◆ **Required action**
Take from the material every line that contains the word "gift".

Start of Material for the task

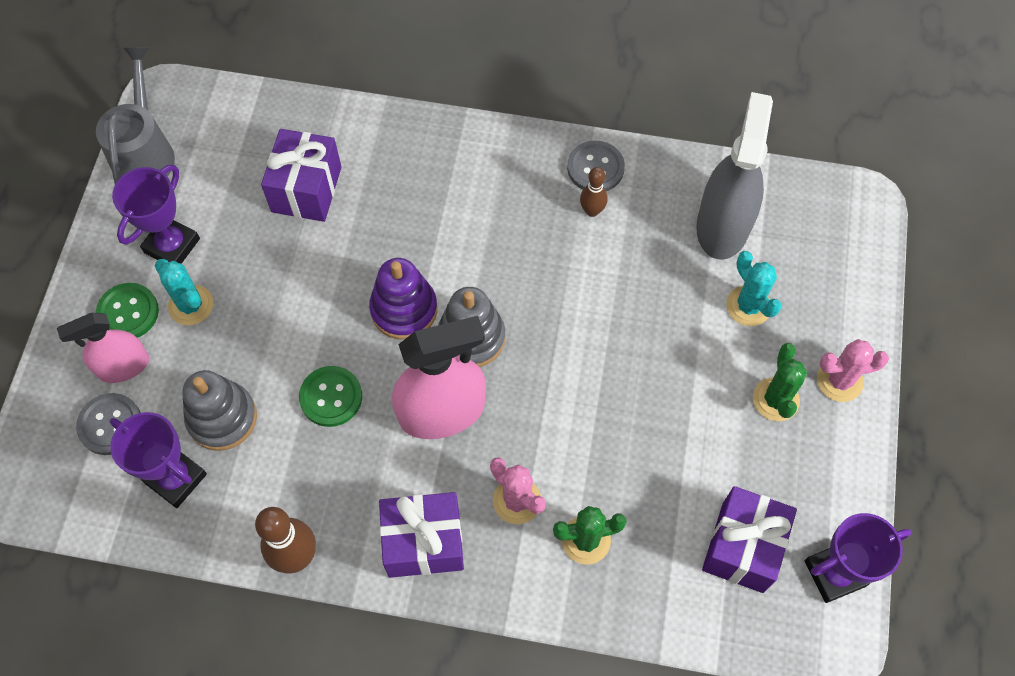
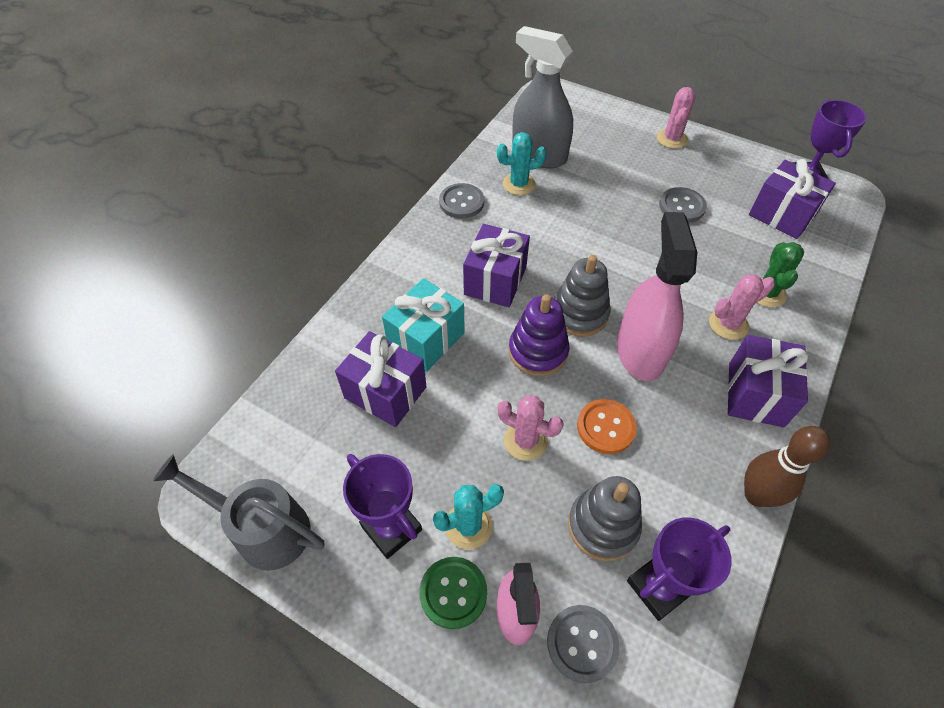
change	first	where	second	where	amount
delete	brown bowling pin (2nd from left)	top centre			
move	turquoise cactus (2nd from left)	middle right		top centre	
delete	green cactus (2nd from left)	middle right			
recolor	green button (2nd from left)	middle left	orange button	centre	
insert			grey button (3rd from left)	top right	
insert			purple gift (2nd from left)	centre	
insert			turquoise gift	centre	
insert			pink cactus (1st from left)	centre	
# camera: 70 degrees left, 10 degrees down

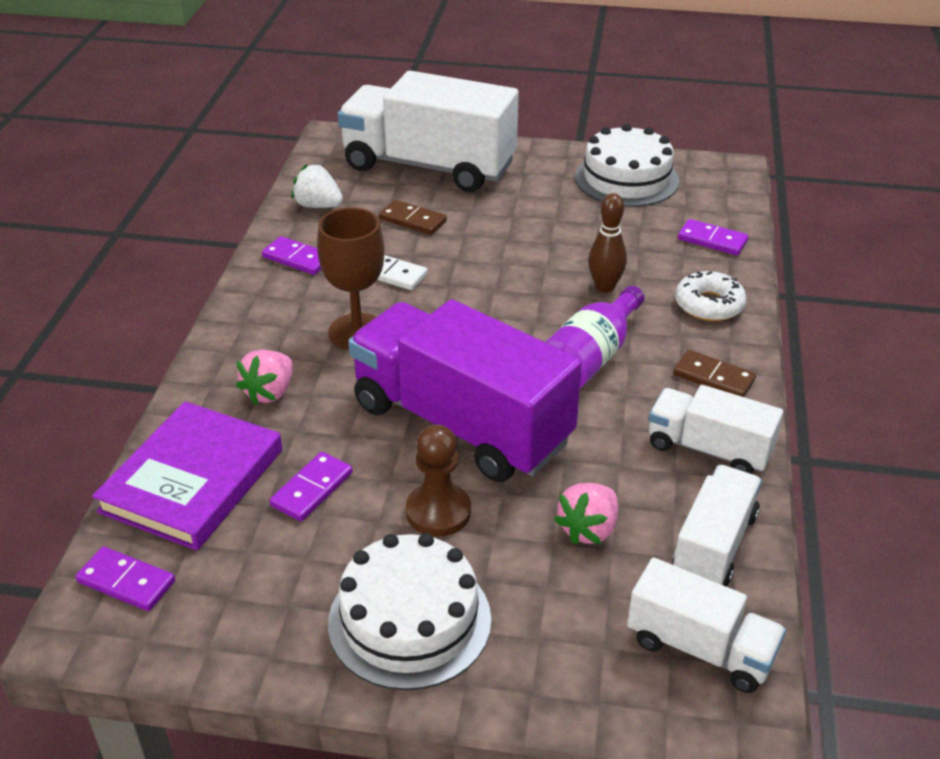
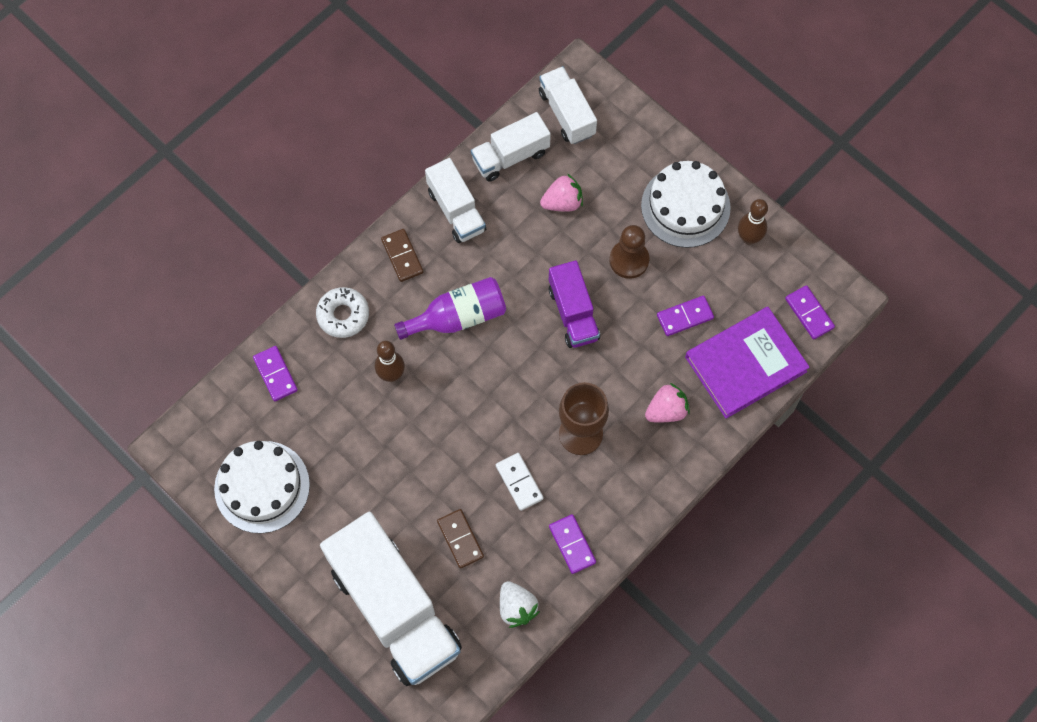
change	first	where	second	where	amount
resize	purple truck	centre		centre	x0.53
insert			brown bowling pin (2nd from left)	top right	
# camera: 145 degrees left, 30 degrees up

End of Material for the task
Start of Material for the task

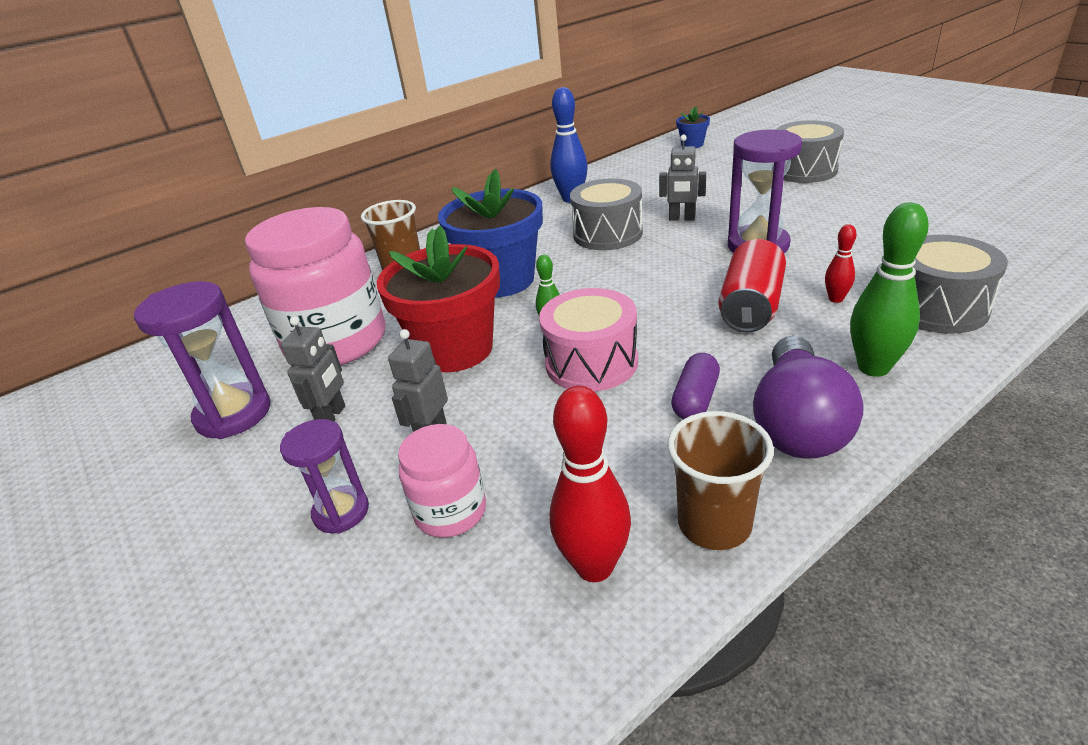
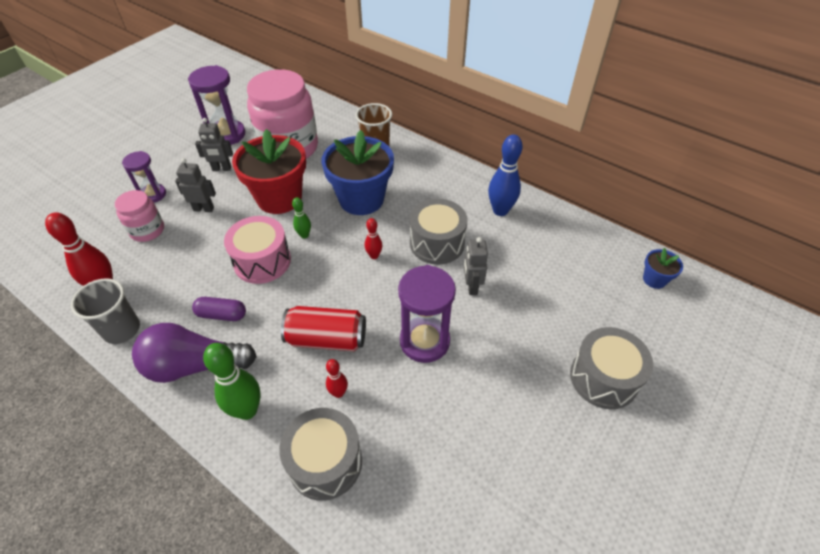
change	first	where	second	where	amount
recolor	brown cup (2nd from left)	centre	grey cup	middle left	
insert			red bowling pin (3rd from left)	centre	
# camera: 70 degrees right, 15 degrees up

End of Material for the task

◆ **Completed task**
insert			purple gift (2nd from left)	centre	
insert			turquoise gift	centre	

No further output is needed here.